ASSIGNMENT: Give back only the line containing "Q101: NPN BC547" and every line after it through the end of the data below, transcribed exactly.

(Stored items from a collection)

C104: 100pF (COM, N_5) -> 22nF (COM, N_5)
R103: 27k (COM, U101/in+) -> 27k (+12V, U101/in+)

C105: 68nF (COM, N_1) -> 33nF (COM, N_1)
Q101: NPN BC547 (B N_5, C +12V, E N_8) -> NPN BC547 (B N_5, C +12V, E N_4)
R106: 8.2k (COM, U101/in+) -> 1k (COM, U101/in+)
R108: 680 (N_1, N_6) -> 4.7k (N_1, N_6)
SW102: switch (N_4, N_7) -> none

THE ANSWER:
Q101: NPN BC547 (B N_5, C +12V, E N_8) -> NPN BC547 (B N_5, C +12V, E N_4)
R106: 8.2k (COM, U101/in+) -> 1k (COM, U101/in+)
R108: 680 (N_1, N_6) -> 4.7k (N_1, N_6)
SW102: switch (N_4, N_7) -> none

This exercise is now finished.